In the listing below, locate the lines bearing the word "DGND". Copy every one of them.

____________

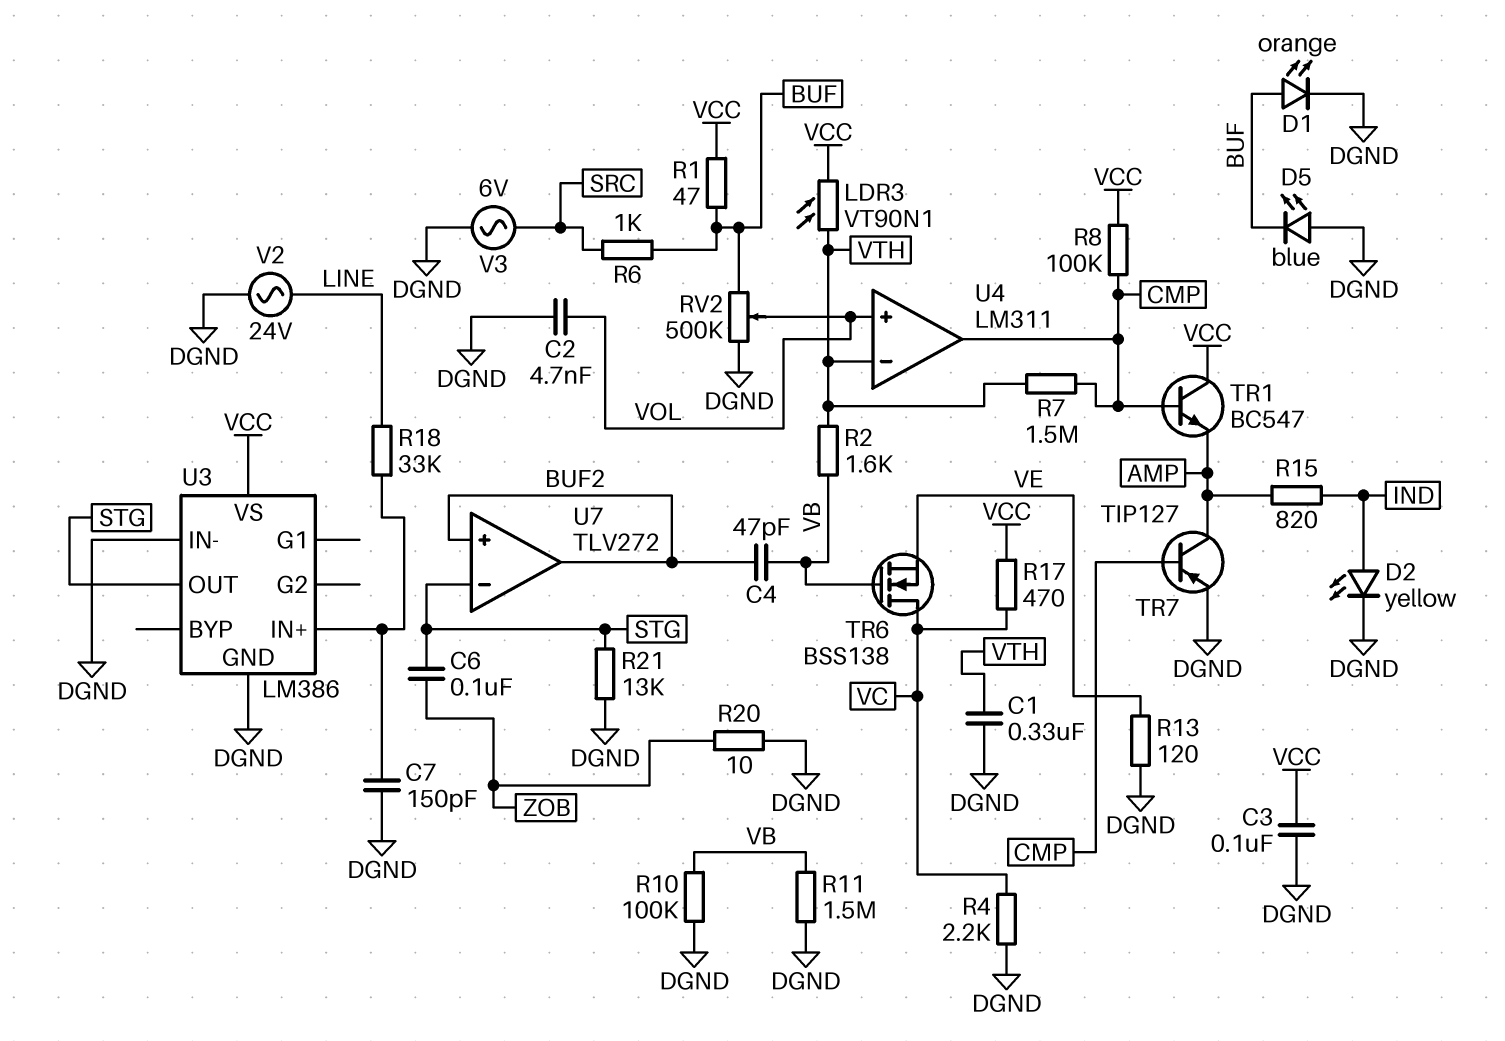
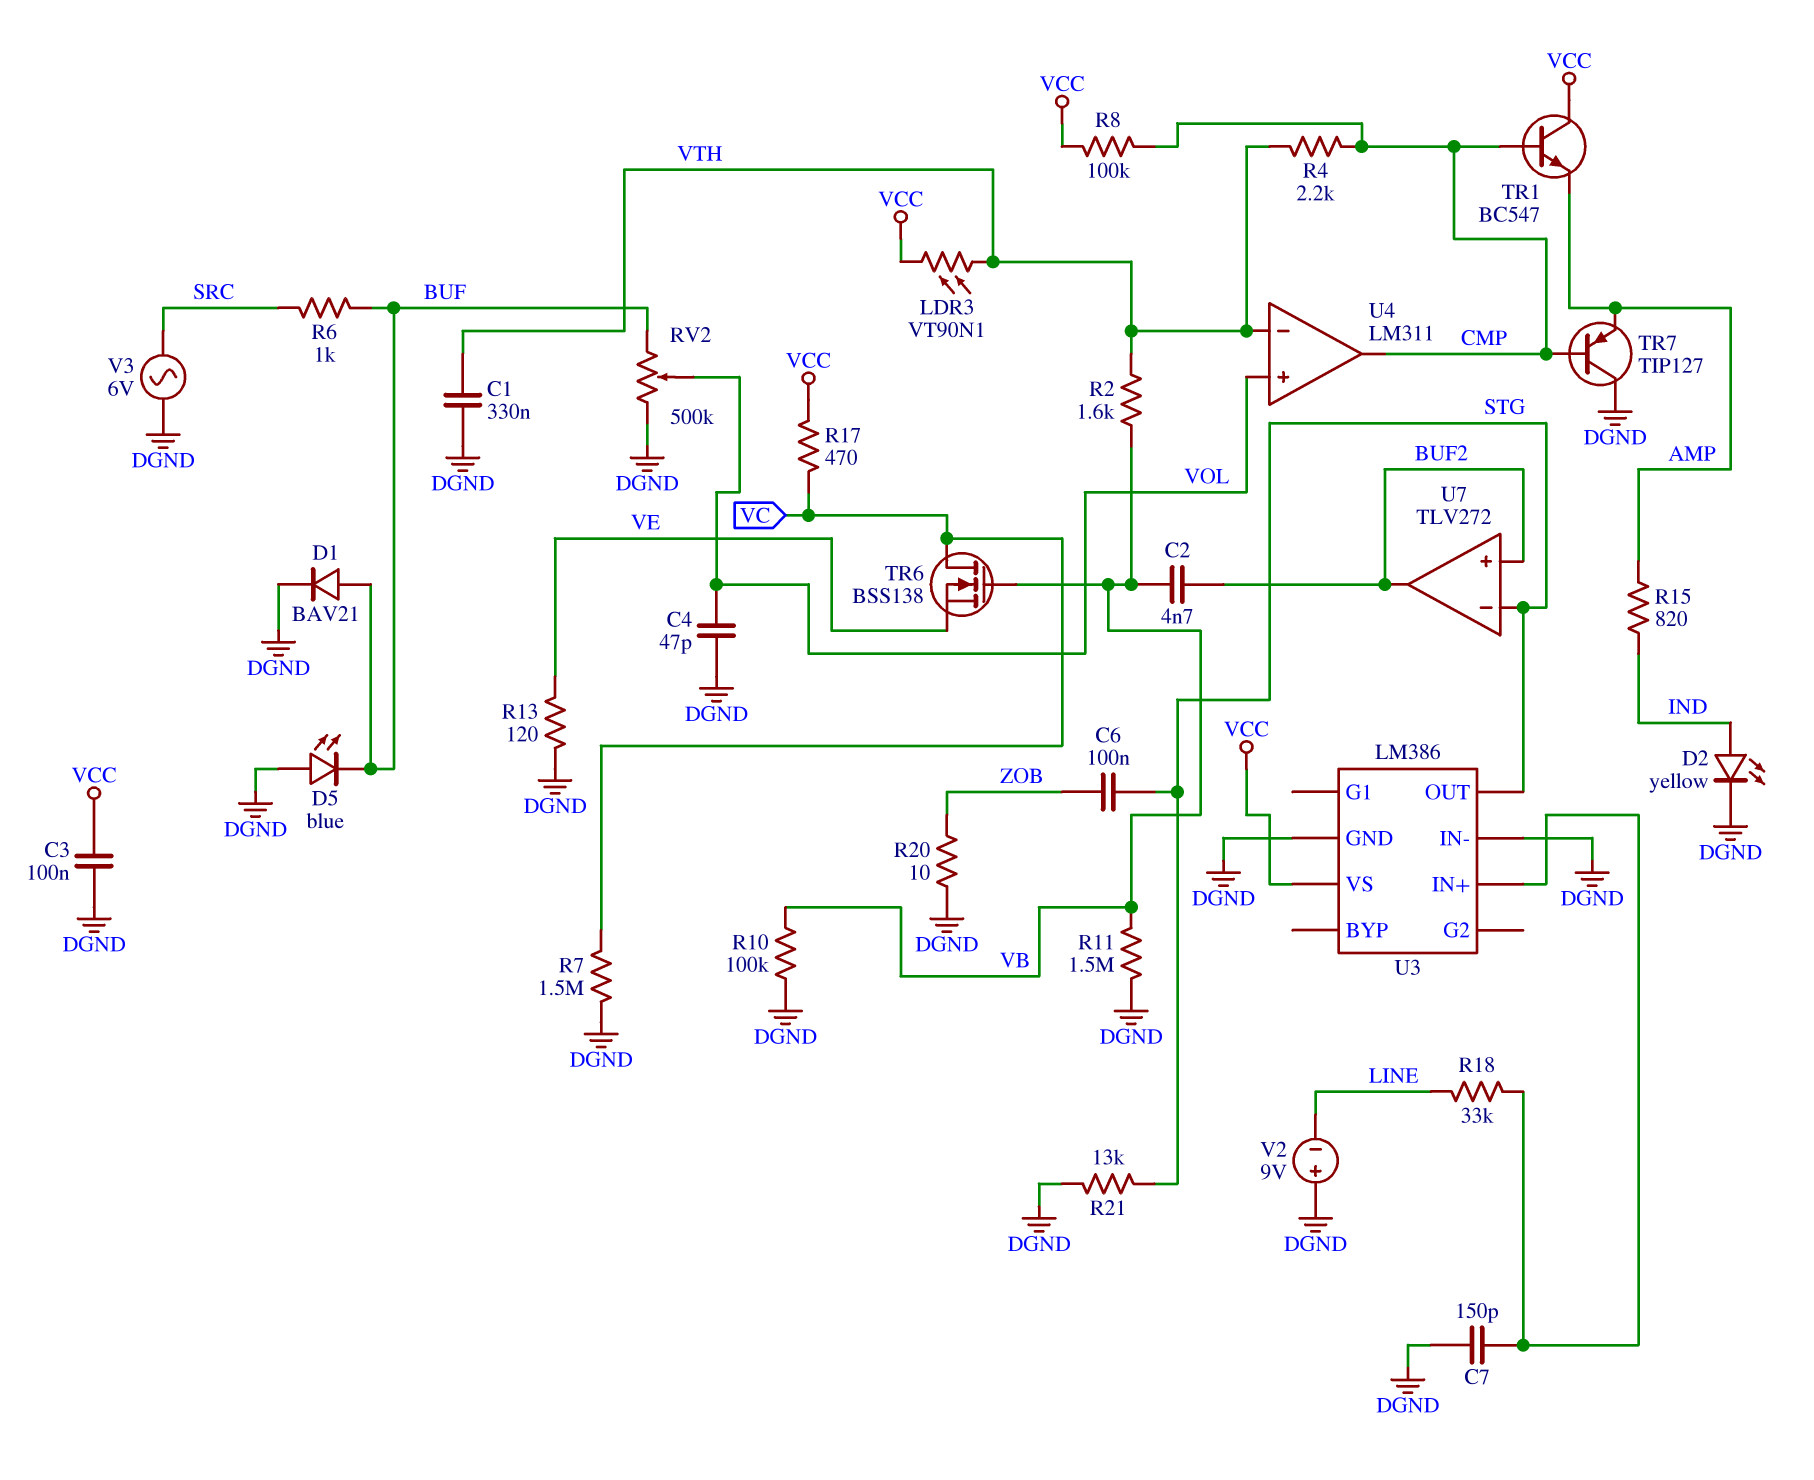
C2: 4.7nF (DGND, VOL) -> 4.7nF (BUF2, VB)
C4: 47pF (BUF2, VB) -> 47pF (DGND, VOL)
D1: LED orange (A BUF, K DGND) -> diode BAV21 (A BUF, K DGND)
R1: 47 (BUF, VCC) -> none
R4: 2.2k (DGND, VC) -> 2.2k (CMP, VTH)
R7: 1.5M (CMP, VTH) -> 1.5M (DGND, VC)
TR7: PNP TIP127 (B CMP, C AMP, E DGND) -> PNP TIP127 (B CMP, C DGND, E AMP)
V2: AC 24V (DGND, LINE) -> 9V (plus DGND, minus LINE)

____________

• [Answer below]:
C2: 4.7nF (DGND, VOL) -> 4.7nF (BUF2, VB)
C4: 47pF (BUF2, VB) -> 47pF (DGND, VOL)
D1: LED orange (A BUF, K DGND) -> diode BAV21 (A BUF, K DGND)
R4: 2.2k (DGND, VC) -> 2.2k (CMP, VTH)
R7: 1.5M (CMP, VTH) -> 1.5M (DGND, VC)
TR7: PNP TIP127 (B CMP, C AMP, E DGND) -> PNP TIP127 (B CMP, C DGND, E AMP)
V2: AC 24V (DGND, LINE) -> 9V (plus DGND, minus LINE)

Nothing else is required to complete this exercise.